*Dataset excerpts*.
● ● ● ● ● ● ●

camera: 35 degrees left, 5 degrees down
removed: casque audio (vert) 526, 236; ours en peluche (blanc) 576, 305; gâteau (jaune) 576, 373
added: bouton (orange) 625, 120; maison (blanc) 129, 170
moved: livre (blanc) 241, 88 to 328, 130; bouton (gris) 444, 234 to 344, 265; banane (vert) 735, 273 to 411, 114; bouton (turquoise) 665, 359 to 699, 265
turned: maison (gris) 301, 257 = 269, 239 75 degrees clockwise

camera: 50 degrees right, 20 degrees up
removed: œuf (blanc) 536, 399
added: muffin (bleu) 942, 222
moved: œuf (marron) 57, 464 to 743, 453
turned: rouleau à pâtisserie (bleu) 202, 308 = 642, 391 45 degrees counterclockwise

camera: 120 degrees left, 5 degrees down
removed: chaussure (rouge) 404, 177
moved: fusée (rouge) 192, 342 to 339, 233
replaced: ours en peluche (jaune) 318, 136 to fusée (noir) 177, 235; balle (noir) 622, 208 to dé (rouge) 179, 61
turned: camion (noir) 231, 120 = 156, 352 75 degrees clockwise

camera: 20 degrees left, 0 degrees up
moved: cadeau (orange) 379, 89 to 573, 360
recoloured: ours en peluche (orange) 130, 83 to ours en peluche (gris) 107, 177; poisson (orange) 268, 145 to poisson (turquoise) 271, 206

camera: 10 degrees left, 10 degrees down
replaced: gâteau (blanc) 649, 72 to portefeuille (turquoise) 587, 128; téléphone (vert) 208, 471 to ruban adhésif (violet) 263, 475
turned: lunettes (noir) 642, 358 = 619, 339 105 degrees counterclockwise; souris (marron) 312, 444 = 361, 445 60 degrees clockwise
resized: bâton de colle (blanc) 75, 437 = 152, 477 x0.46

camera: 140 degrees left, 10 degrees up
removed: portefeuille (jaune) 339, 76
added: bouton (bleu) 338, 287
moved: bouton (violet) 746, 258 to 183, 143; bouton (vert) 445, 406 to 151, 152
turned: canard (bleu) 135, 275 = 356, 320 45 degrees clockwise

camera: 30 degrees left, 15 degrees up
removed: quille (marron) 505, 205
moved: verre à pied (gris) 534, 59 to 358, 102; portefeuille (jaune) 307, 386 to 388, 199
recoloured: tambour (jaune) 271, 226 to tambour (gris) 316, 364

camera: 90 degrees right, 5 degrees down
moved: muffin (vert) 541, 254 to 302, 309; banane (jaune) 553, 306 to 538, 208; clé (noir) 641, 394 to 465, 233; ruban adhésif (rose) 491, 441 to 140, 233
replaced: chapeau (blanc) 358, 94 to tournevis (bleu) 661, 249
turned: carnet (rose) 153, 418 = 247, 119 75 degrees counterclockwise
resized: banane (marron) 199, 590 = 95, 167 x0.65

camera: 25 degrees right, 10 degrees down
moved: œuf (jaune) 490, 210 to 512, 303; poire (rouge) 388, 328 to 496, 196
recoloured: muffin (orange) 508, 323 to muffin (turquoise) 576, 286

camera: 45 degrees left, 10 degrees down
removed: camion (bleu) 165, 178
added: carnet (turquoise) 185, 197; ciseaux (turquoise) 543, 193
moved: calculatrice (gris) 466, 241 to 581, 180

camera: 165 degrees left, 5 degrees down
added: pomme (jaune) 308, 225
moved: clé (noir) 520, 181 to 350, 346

● ● ● ● ● ● ●

*Exercise directions*.
Everything in the material above from the line that has "added: bouton (orange)" through the line that has "moved: livre (blanc)" must be duplicated exactly, with no other lines given.

*Problem solution*.
added: bouton (orange) 625, 120; maison (blanc) 129, 170
moved: livre (blanc) 241, 88 to 328, 130; bouton (gris) 444, 234 to 344, 265; banane (vert) 735, 273 to 411, 114; bouton (turquoise) 665, 359 to 699, 265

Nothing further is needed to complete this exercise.